STORED DATA
====

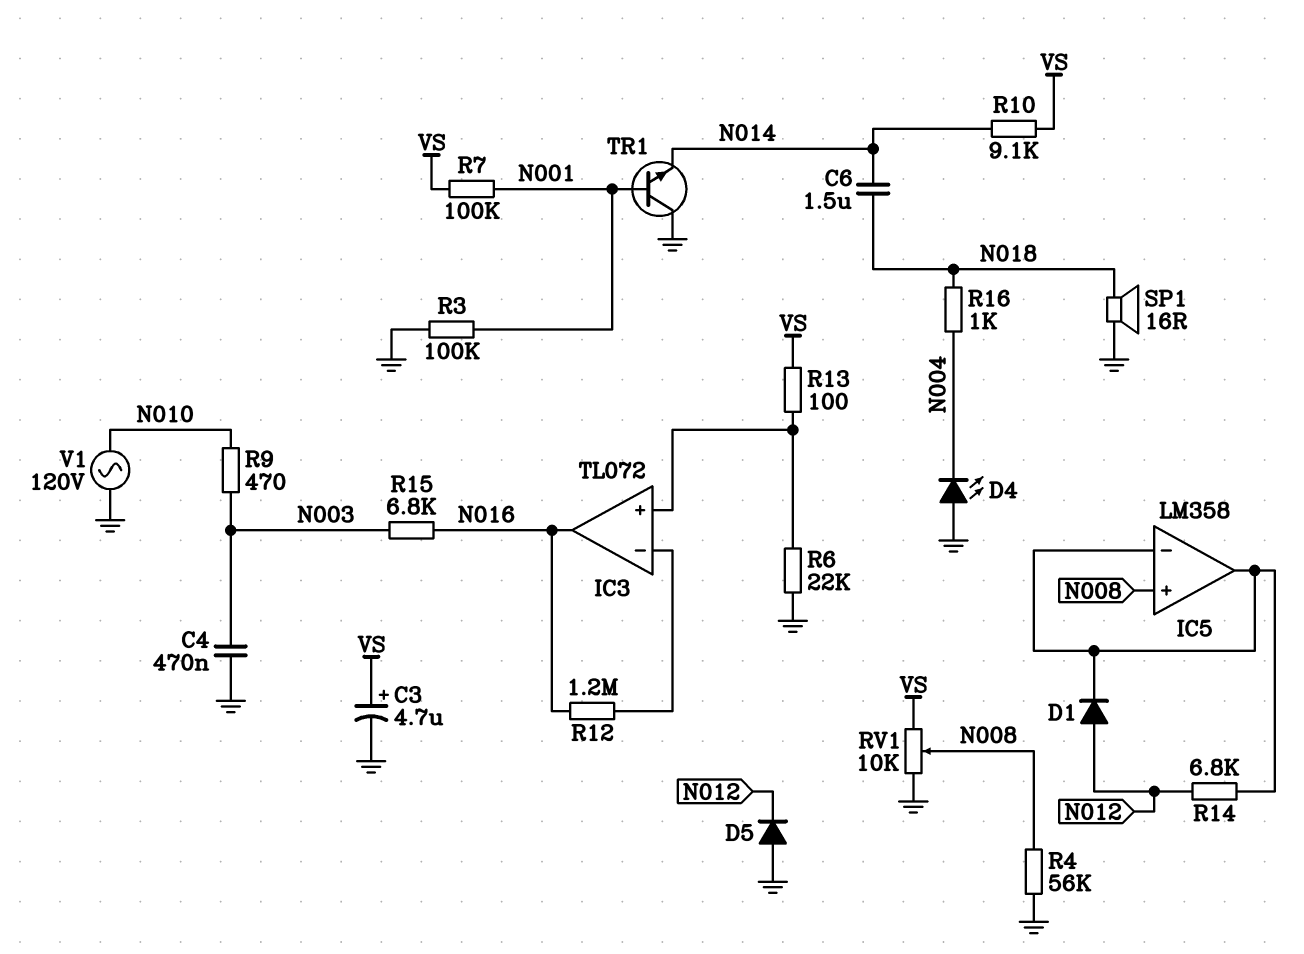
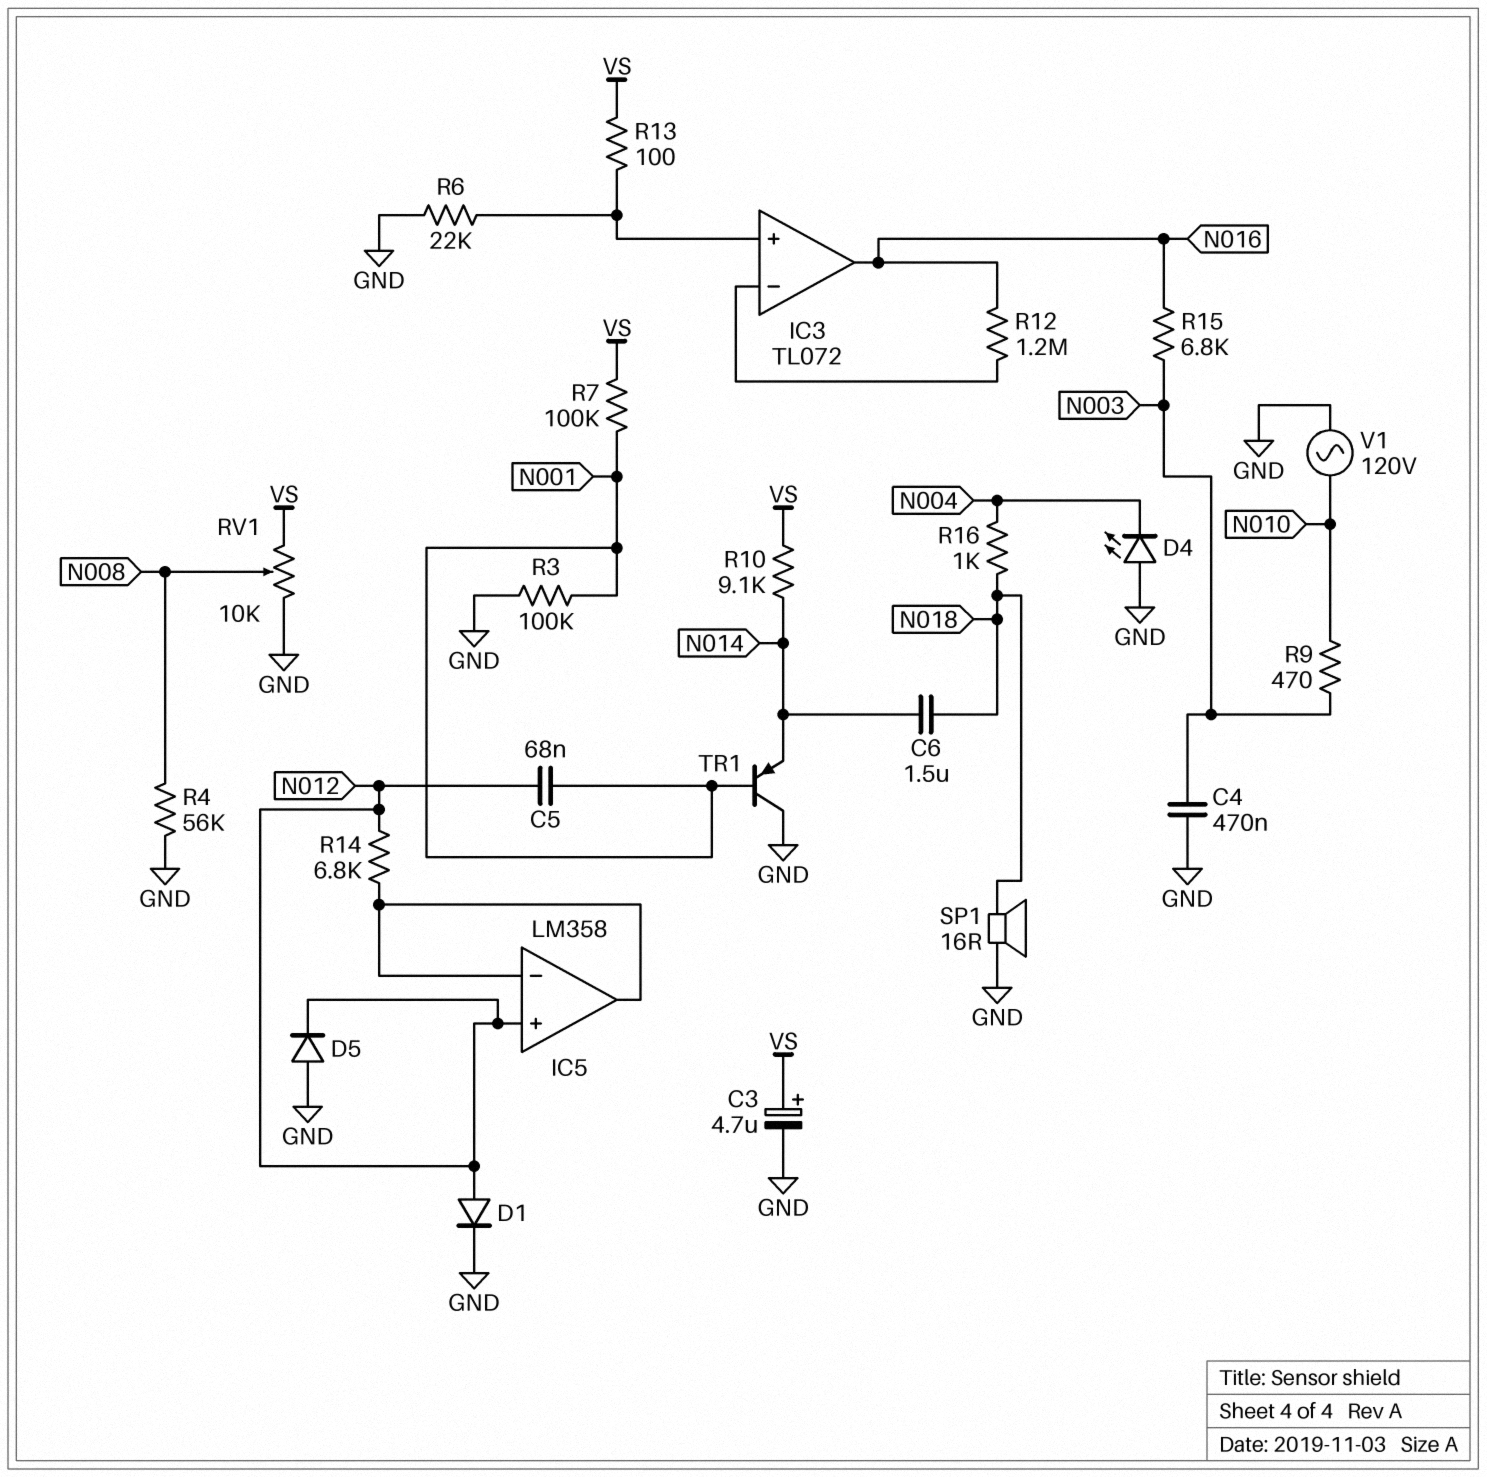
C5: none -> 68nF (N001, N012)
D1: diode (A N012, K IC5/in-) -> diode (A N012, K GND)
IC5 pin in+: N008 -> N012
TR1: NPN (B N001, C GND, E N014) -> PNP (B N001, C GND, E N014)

====

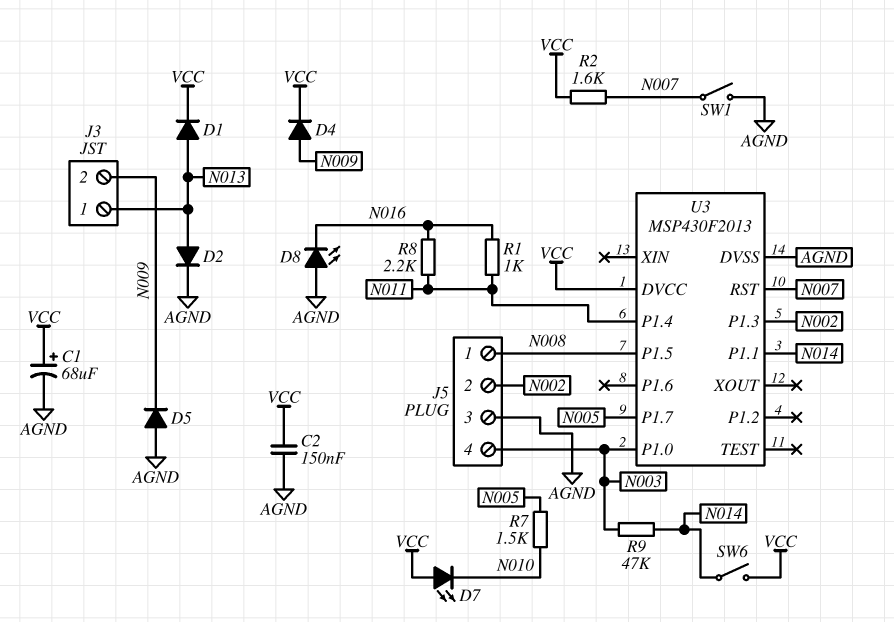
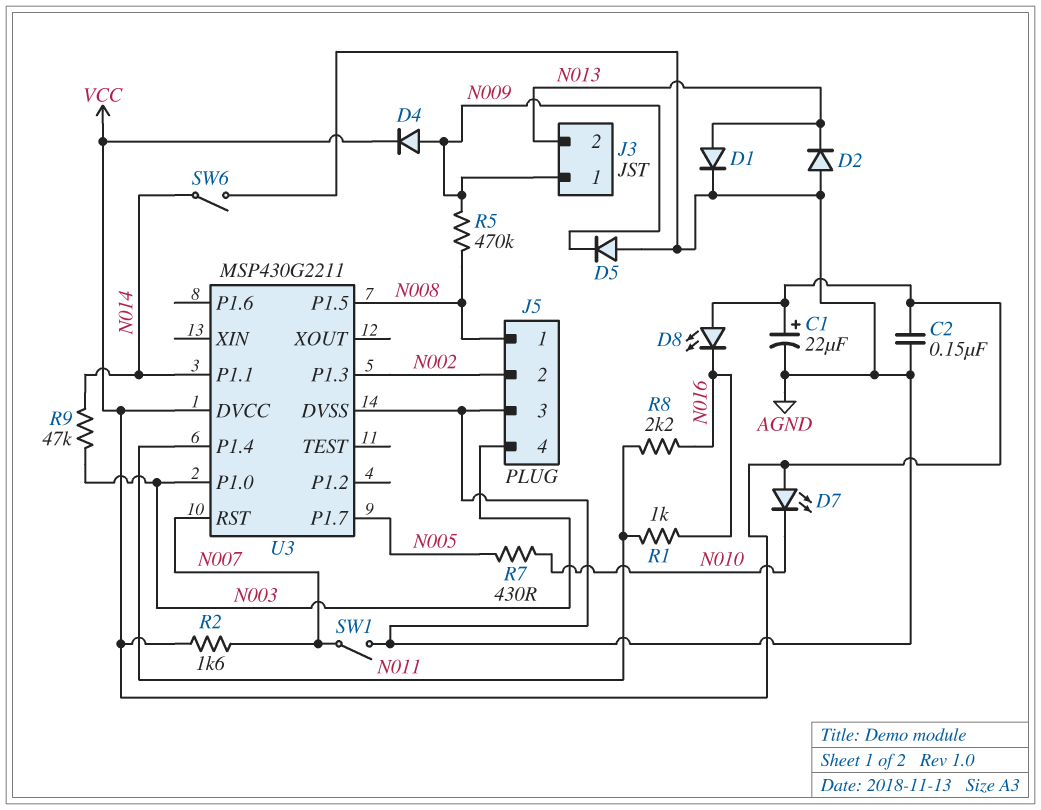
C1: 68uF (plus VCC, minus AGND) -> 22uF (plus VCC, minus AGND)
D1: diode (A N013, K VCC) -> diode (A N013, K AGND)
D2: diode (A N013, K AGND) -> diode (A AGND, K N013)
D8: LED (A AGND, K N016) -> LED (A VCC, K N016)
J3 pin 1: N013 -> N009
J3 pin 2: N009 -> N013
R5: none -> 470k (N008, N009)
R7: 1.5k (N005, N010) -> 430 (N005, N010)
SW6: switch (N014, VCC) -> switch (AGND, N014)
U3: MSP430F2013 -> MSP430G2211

====

Please copy the lines above from the line with "SW6: switch (N014, VCC)" up to and including the line with "U3: MSP430F2013 -> MSP430G2211", exactly as written and with nothing else.

SW6: switch (N014, VCC) -> switch (AGND, N014)
U3: MSP430F2013 -> MSP430G2211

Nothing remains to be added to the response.